In the data below, one line contains "SOIL pin AO: D33 -> D5" and a later one contains "LCD1 pin SCL: D21 -> D5". Print both, with every line between them, exactly and alone.

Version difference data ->

=== Begin Enclosure ===

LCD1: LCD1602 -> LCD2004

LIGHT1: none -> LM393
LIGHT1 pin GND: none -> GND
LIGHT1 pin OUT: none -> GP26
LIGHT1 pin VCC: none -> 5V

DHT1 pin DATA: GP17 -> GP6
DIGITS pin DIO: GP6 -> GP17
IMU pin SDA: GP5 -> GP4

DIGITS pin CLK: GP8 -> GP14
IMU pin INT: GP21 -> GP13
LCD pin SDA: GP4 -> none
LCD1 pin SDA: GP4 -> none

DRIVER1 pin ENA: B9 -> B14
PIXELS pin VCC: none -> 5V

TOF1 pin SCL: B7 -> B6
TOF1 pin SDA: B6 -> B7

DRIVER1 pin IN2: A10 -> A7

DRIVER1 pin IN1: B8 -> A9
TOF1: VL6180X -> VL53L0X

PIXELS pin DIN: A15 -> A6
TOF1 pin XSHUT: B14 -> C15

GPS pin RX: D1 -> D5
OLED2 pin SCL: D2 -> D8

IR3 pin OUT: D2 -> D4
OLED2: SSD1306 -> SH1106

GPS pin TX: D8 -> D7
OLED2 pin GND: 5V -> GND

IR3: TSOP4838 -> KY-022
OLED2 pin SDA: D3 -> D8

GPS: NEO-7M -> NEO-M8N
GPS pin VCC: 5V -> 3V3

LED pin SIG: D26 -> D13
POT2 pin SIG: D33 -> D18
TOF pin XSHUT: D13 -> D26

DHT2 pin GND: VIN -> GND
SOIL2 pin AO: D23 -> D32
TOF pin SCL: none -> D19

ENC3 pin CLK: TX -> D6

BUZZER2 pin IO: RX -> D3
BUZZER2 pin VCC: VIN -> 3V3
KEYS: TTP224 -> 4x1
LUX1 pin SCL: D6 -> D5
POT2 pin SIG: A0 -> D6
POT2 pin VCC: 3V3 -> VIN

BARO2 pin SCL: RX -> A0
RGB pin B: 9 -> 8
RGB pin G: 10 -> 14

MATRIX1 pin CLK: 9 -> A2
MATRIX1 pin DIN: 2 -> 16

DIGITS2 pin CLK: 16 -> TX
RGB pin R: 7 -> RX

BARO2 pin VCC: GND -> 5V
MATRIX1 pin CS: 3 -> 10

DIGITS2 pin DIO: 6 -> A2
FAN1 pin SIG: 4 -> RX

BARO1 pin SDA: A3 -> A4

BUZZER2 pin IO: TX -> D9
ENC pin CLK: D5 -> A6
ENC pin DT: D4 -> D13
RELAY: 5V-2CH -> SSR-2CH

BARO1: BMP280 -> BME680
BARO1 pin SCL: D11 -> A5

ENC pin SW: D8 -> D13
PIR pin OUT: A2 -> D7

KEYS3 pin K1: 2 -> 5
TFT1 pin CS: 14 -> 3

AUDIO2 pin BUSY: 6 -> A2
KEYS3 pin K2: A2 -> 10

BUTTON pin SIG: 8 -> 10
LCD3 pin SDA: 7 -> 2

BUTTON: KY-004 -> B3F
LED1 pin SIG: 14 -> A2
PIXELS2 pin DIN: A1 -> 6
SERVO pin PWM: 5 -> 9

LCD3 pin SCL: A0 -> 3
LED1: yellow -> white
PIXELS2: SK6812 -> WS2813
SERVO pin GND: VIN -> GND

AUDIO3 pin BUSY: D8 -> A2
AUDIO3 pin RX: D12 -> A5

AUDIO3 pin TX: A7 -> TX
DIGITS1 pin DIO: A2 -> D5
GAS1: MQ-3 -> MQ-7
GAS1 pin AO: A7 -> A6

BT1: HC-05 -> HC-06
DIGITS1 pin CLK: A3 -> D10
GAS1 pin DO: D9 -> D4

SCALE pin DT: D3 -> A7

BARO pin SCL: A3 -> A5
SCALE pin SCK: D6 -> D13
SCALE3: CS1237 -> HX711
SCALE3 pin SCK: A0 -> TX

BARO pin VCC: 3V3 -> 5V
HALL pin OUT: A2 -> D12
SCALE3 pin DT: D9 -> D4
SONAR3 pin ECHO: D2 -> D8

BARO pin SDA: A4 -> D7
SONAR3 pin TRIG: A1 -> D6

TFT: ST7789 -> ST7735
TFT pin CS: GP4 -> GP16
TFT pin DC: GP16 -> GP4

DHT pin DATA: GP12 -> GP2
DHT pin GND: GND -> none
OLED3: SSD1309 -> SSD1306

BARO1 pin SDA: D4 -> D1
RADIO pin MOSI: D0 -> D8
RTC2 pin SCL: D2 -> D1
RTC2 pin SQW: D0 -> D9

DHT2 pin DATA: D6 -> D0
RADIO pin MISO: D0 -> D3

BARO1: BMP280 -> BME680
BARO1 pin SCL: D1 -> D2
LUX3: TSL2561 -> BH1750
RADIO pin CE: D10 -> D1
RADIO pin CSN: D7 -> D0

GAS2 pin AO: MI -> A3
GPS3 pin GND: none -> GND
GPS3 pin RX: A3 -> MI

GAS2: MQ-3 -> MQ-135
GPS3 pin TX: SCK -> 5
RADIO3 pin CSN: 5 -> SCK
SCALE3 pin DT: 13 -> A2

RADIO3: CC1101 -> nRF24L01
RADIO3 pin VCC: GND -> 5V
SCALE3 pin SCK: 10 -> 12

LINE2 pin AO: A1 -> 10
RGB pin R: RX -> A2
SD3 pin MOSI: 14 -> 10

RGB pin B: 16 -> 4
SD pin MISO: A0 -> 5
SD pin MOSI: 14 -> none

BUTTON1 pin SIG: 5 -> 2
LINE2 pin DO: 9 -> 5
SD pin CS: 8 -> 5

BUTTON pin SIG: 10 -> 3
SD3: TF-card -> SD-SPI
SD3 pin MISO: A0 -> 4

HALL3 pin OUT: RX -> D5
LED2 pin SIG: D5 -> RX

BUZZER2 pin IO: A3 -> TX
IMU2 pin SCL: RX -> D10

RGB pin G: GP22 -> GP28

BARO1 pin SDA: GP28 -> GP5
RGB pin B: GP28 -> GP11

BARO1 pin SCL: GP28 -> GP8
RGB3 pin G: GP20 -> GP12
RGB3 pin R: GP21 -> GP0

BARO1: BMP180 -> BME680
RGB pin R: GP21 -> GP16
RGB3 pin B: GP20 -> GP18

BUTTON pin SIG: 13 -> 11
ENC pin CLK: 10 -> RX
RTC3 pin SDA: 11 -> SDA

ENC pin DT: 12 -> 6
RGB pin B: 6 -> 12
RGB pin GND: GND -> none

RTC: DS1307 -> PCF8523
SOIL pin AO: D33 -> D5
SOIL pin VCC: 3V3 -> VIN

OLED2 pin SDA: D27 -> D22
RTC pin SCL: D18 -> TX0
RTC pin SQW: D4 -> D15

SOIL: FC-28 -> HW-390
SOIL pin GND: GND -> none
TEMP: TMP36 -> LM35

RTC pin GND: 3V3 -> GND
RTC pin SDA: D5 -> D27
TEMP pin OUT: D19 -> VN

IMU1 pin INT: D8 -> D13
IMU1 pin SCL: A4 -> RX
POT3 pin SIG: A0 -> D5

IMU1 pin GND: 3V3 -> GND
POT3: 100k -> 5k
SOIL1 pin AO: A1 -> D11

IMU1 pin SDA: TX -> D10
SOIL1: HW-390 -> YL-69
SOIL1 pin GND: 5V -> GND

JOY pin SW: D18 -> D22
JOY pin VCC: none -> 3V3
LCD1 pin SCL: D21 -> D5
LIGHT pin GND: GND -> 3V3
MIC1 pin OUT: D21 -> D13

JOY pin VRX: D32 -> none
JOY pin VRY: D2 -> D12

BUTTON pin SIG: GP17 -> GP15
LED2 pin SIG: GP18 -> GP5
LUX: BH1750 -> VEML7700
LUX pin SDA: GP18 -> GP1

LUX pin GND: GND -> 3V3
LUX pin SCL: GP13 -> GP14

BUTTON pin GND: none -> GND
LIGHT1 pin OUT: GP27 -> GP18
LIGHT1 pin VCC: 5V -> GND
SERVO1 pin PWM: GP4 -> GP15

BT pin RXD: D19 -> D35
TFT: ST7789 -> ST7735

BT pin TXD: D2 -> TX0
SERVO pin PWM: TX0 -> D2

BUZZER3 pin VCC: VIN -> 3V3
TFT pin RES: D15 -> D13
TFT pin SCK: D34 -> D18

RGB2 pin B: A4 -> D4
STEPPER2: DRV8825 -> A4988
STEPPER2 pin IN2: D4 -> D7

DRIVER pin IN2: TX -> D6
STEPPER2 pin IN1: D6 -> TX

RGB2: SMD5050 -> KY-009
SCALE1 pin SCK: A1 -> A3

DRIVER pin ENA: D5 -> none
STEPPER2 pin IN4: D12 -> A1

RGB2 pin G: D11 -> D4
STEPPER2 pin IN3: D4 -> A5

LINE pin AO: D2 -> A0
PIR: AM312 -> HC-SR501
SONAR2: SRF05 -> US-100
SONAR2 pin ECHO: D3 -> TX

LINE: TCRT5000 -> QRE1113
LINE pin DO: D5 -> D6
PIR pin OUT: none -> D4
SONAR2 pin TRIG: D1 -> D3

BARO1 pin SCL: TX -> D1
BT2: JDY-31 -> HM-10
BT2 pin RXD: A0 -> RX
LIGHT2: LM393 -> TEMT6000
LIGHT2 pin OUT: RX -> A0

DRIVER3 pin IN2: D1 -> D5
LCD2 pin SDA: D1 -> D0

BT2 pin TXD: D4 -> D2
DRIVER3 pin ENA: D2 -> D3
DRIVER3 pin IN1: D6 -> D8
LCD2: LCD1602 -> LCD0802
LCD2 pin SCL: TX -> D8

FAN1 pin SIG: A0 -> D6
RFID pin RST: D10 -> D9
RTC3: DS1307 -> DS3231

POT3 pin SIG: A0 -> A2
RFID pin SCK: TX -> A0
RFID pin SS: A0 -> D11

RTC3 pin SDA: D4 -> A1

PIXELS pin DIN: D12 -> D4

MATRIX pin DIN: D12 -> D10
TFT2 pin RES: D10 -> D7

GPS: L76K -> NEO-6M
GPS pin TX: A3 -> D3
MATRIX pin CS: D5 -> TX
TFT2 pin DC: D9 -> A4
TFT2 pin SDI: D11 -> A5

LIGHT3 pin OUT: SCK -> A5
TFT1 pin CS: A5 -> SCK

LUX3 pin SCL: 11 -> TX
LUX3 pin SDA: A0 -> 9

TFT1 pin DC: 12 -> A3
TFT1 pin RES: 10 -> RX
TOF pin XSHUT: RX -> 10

=== End Enclosure ===

Answer to this task ->
SOIL pin AO: D33 -> D5
SOIL pin VCC: 3V3 -> VIN

OLED2 pin SDA: D27 -> D22
RTC pin SCL: D18 -> TX0
RTC pin SQW: D4 -> D15

SOIL: FC-28 -> HW-390
SOIL pin GND: GND -> none
TEMP: TMP36 -> LM35

RTC pin GND: 3V3 -> GND
RTC pin SDA: D5 -> D27
TEMP pin OUT: D19 -> VN

IMU1 pin INT: D8 -> D13
IMU1 pin SCL: A4 -> RX
POT3 pin SIG: A0 -> D5

IMU1 pin GND: 3V3 -> GND
POT3: 100k -> 5k
SOIL1 pin AO: A1 -> D11

IMU1 pin SDA: TX -> D10
SOIL1: HW-390 -> YL-69
SOIL1 pin GND: 5V -> GND

JOY pin SW: D18 -> D22
JOY pin VCC: none -> 3V3
LCD1 pin SCL: D21 -> D5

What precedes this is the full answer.